■ What this task involves
Below are the entries. Transcribe exactly the lines from the one with "V3: AC 1V (DGND, n7) -> AC 12V (DGND, n7)" through the one with "U2: ATtiny44 -> ATtiny841", ends included, and leave out all others.
BEGIN Records for the task
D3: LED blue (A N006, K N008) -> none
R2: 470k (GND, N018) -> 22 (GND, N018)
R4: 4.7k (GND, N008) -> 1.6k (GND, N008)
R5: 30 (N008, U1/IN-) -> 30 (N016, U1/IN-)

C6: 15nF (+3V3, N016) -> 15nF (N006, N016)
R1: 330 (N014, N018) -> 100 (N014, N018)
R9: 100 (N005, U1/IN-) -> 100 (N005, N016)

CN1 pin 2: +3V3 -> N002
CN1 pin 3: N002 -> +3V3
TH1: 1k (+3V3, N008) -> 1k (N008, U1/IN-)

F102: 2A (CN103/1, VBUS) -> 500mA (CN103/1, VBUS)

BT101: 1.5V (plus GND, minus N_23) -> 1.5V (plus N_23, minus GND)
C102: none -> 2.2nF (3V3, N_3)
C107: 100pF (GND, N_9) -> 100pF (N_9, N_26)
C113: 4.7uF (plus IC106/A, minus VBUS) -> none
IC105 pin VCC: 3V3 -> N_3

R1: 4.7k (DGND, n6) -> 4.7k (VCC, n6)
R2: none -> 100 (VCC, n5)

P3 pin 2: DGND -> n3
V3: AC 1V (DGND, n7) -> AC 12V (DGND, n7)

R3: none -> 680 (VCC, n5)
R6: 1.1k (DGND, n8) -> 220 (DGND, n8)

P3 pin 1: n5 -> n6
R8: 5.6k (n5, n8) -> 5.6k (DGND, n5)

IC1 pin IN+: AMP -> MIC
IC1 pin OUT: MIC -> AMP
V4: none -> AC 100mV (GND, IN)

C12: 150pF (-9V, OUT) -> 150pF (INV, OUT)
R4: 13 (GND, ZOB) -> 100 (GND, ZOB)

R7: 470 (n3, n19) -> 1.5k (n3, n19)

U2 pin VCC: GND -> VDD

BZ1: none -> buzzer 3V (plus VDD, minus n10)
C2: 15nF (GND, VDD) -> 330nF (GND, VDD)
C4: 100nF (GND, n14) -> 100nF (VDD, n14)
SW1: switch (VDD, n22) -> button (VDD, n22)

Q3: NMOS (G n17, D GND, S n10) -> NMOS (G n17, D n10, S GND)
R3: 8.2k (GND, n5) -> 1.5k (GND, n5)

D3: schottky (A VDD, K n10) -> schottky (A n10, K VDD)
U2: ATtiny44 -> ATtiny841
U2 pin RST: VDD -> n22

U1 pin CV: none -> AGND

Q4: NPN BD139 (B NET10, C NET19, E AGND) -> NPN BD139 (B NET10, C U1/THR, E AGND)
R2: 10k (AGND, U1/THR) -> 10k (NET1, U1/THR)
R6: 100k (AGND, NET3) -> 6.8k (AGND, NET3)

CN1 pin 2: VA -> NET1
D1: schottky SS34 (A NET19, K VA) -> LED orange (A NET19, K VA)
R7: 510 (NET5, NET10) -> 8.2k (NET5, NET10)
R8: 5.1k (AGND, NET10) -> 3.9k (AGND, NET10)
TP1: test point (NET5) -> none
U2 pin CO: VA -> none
END Records for the task
■ Answer space
V3: AC 1V (DGND, n7) -> AC 12V (DGND, n7)

R3: none -> 680 (VCC, n5)
R6: 1.1k (DGND, n8) -> 220 (DGND, n8)

P3 pin 1: n5 -> n6
R8: 5.6k (n5, n8) -> 5.6k (DGND, n5)

IC1 pin IN+: AMP -> MIC
IC1 pin OUT: MIC -> AMP
V4: none -> AC 100mV (GND, IN)

C12: 150pF (-9V, OUT) -> 150pF (INV, OUT)
R4: 13 (GND, ZOB) -> 100 (GND, ZOB)

R7: 470 (n3, n19) -> 1.5k (n3, n19)

U2 pin VCC: GND -> VDD

BZ1: none -> buzzer 3V (plus VDD, minus n10)
C2: 15nF (GND, VDD) -> 330nF (GND, VDD)
C4: 100nF (GND, n14) -> 100nF (VDD, n14)
SW1: switch (VDD, n22) -> button (VDD, n22)

Q3: NMOS (G n17, D GND, S n10) -> NMOS (G n17, D n10, S GND)
R3: 8.2k (GND, n5) -> 1.5k (GND, n5)

D3: schottky (A VDD, K n10) -> schottky (A n10, K VDD)
U2: ATtiny44 -> ATtiny841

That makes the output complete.